■ Instructions to follow ■
Across the whole listing, copy out every line that includes the string "blue".

━━━ Entries supplied

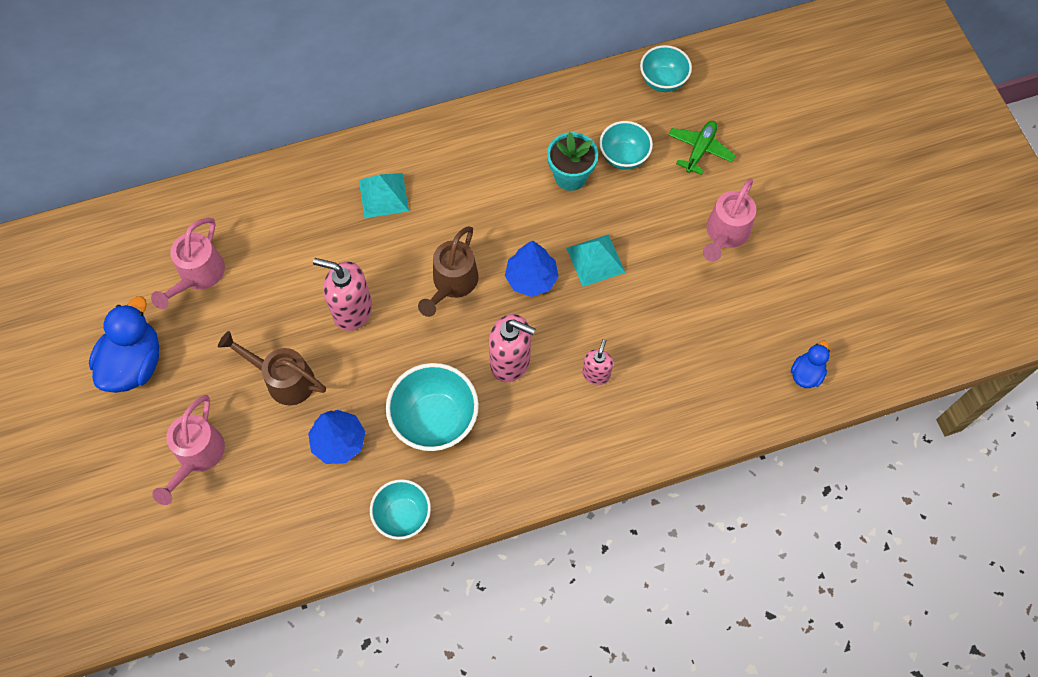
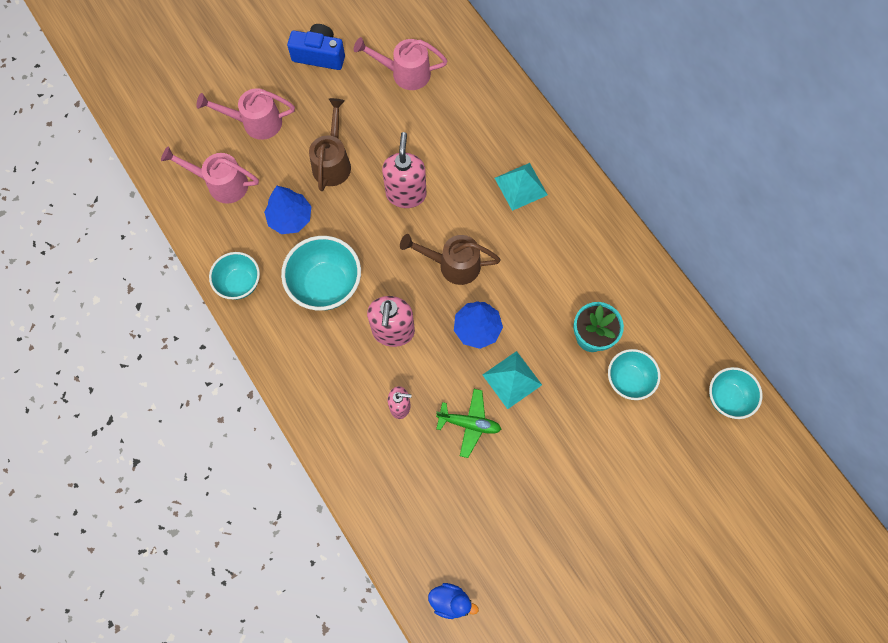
camera: 75 degrees right, 5 degrees up
(134, 363) = (319, 55): blue duck -> blue camera
(700, 150) = (661, 450): green plane -> green plane (469, 424)
(725, 234) = (575, 494): pink watering can -> pink watering can (221, 184)

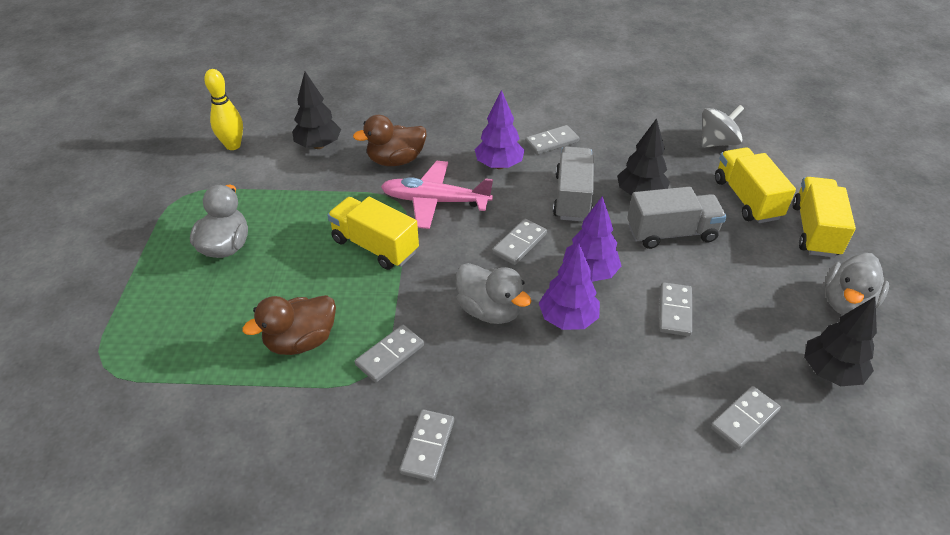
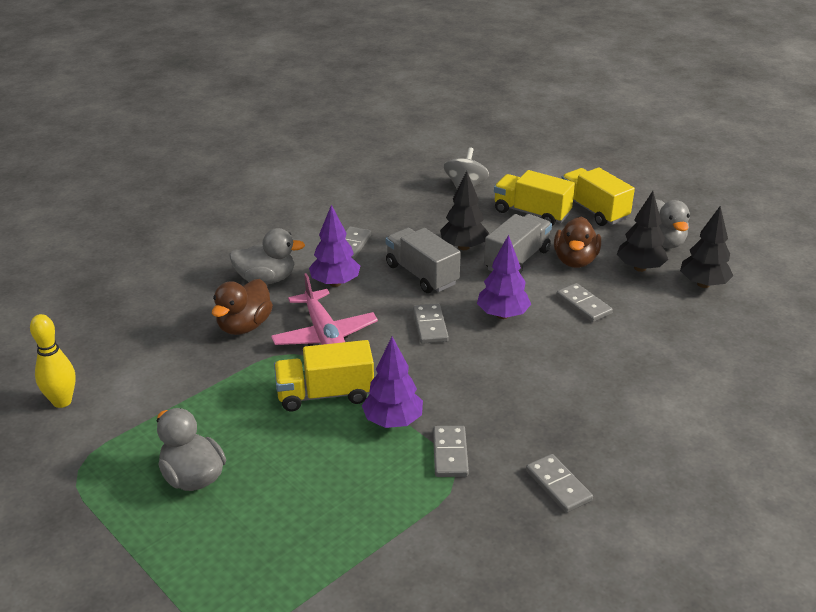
camera: 45 degrees left, 10 degrees down
(301, 341) = (370, 493): brown duck -> brown duck (575, 261)
(318, 145) = (153, 354): black tree -> black tree (640, 268)
(435, 201) = (324, 335): pink plane -> pink plane turned 75 degrees counterclockwise
(490, 310) = (474, 380): grey duck -> grey duck (266, 279)
(568, 319) = (530, 351): purple tree -> purple tree (393, 421)
(744, 419) = (698, 338): grey domino -> none

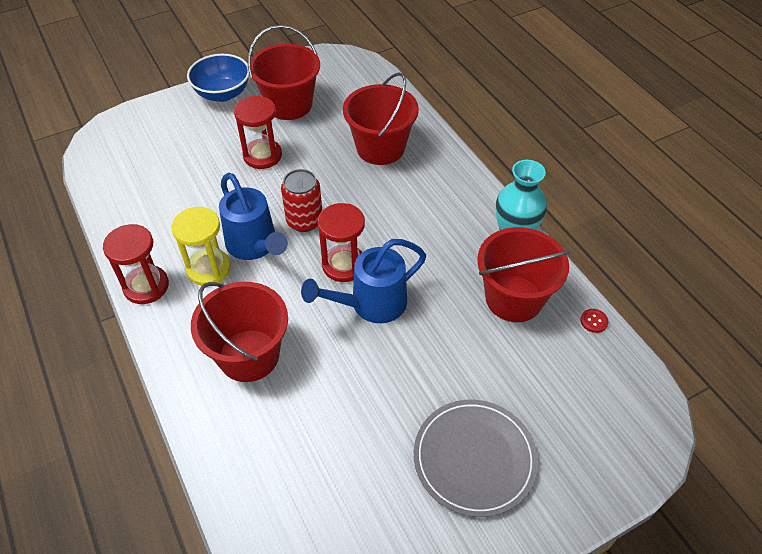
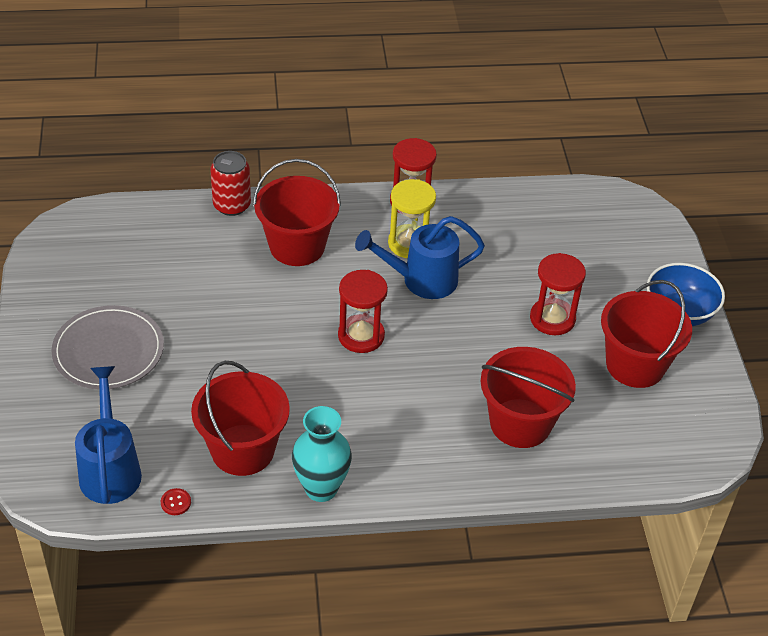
camera: 110 degrees right, 5 degrees down
(304, 221) = (436, 324): red can -> red can (232, 205)
(370, 304) = (302, 339): blue watering can -> blue watering can (110, 468)

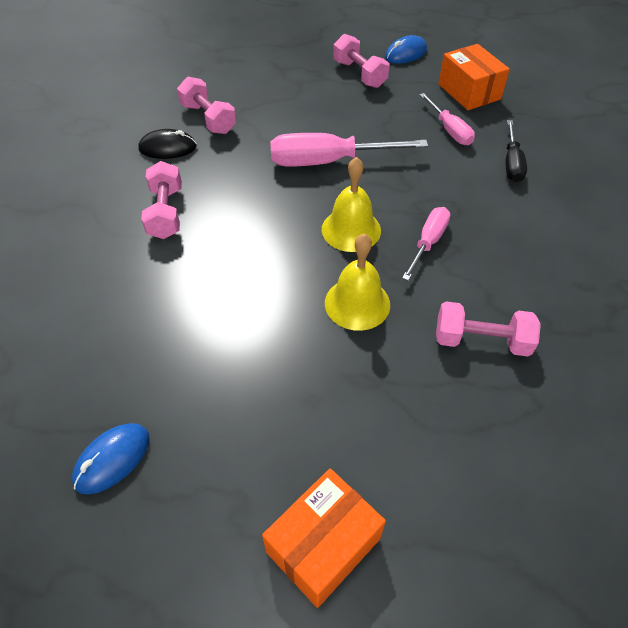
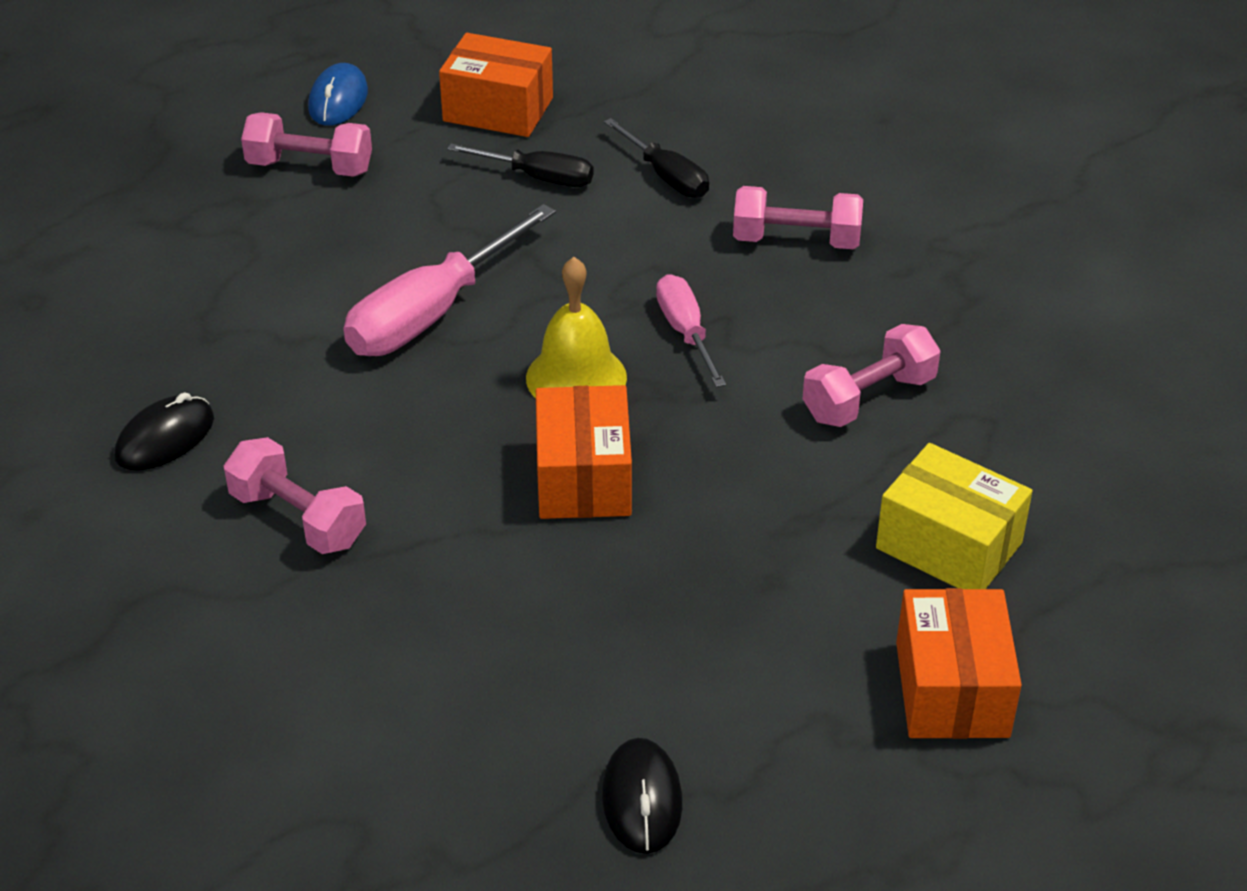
camera: 45 degrees left, 10 degrees down
(112, 459) = (642, 799): blue mouse -> black mouse
(208, 119) = (166, 361): pink dumbbell -> pink dumbbell (796, 241)
(294, 278) = (583, 478): none -> orange box
(357, 303) = (693, 453): yellow bell -> none
(425, 458) = (948, 546): none -> yellow box
(449, 130) = (538, 177): pink screwdriver -> black screwdriver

━━━━━━

■ Written answer ■
(134, 363) = (319, 55): blue duck -> blue camera
(370, 304) = (302, 339): blue watering can -> blue watering can (110, 468)
(112, 459) = (642, 799): blue mouse -> black mouse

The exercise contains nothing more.